From the data below, retype exactly the lines starting with the one that contains "colour | domino" and ending with the one that contains "53) | x0.66 |", both included.

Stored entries

-------------------------

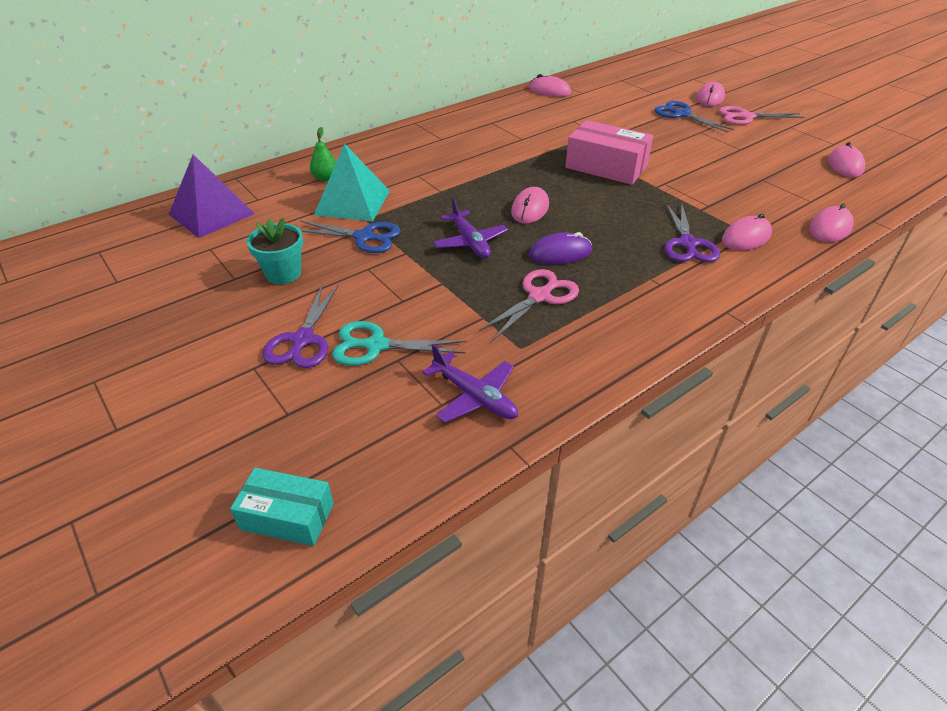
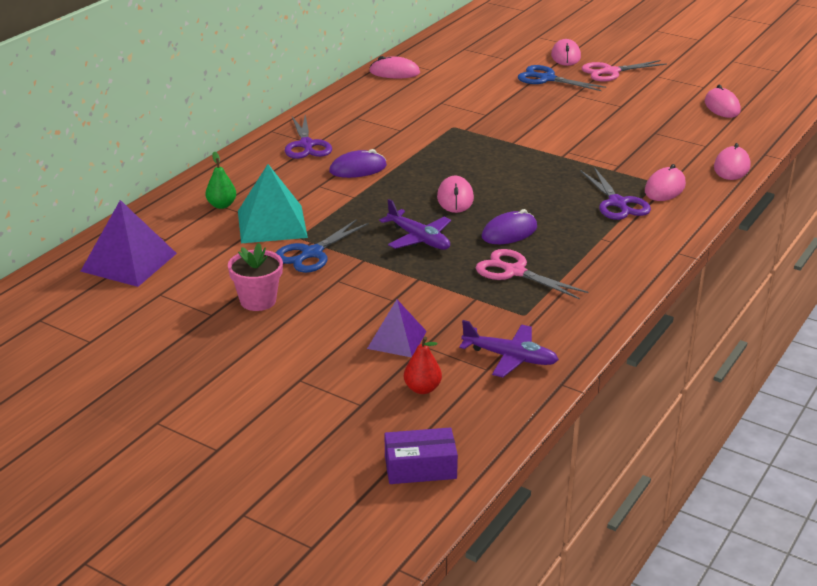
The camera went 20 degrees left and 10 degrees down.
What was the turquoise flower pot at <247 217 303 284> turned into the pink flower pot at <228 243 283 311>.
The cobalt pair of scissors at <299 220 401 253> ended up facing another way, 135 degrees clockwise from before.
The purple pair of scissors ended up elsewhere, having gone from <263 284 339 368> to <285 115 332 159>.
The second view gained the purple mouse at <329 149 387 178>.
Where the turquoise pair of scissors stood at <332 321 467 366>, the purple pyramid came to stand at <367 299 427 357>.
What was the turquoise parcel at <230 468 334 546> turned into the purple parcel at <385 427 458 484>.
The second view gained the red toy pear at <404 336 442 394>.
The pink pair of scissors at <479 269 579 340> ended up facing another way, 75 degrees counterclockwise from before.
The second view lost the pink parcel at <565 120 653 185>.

-------------------------

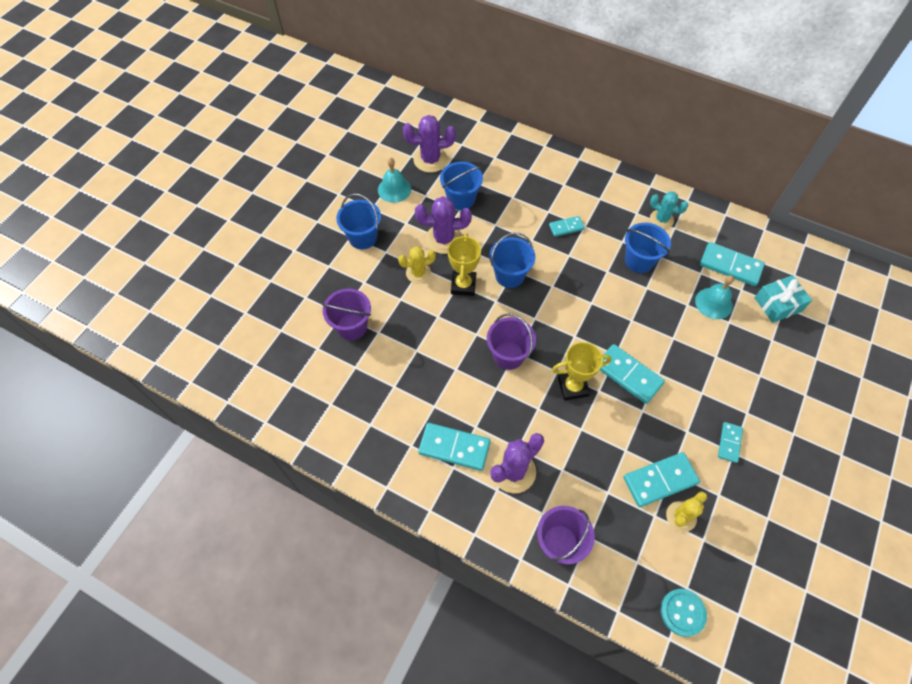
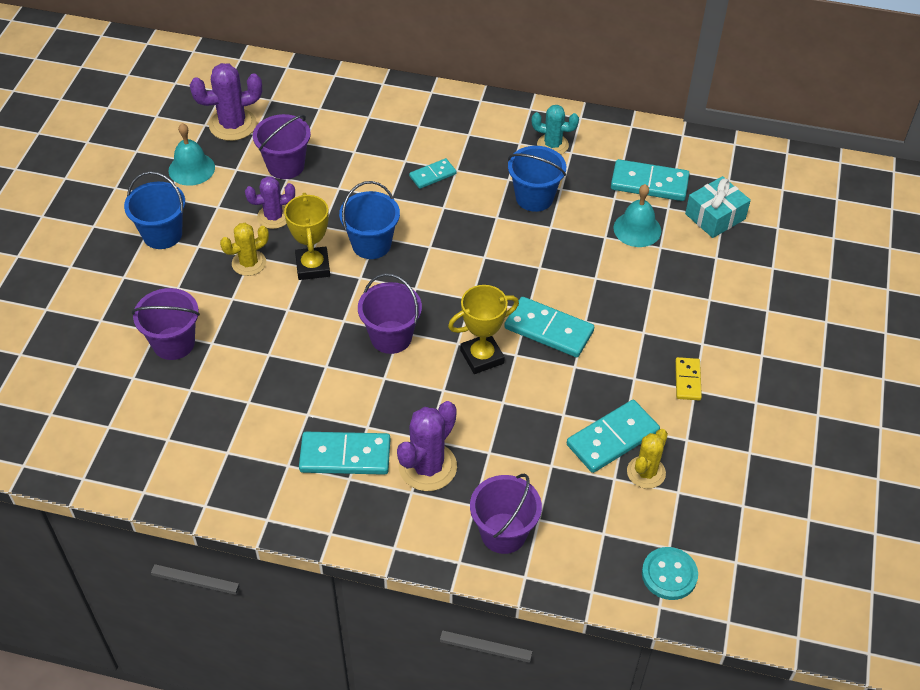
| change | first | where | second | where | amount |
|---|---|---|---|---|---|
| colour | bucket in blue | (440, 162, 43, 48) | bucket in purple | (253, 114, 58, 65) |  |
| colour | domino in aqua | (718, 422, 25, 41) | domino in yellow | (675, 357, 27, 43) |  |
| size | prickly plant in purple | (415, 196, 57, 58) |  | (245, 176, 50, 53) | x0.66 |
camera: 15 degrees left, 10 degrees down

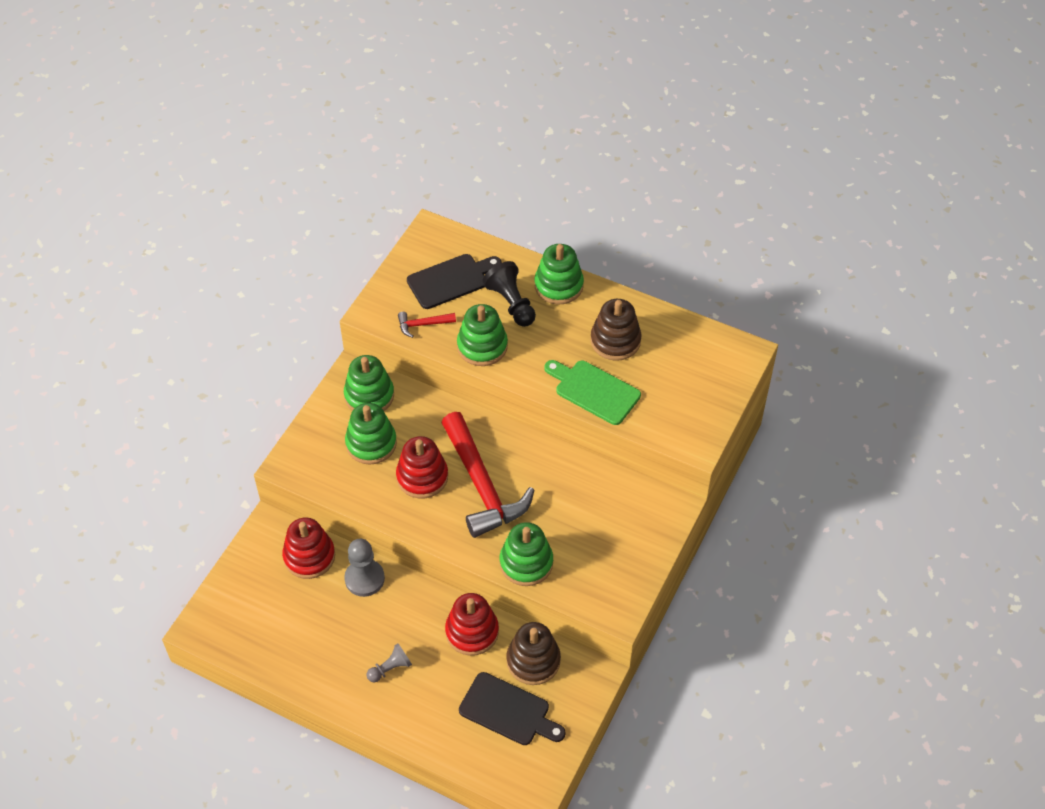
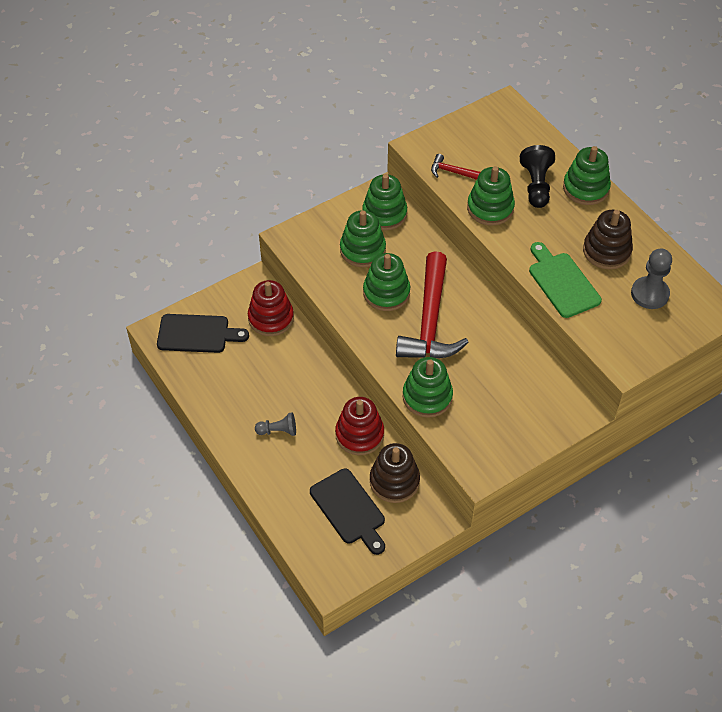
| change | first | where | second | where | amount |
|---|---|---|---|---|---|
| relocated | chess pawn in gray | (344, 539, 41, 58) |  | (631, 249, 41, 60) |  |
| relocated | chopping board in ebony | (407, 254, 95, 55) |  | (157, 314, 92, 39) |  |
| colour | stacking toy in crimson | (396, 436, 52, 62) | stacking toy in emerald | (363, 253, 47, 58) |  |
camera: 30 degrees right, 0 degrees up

-------------------------

*Your solution*.
| colour | domino in aqua | (718, 422, 25, 41) | domino in yellow | (675, 357, 27, 43) |  |
| size | prickly plant in purple | (415, 196, 57, 58) |  | (245, 176, 50, 53) | x0.66 |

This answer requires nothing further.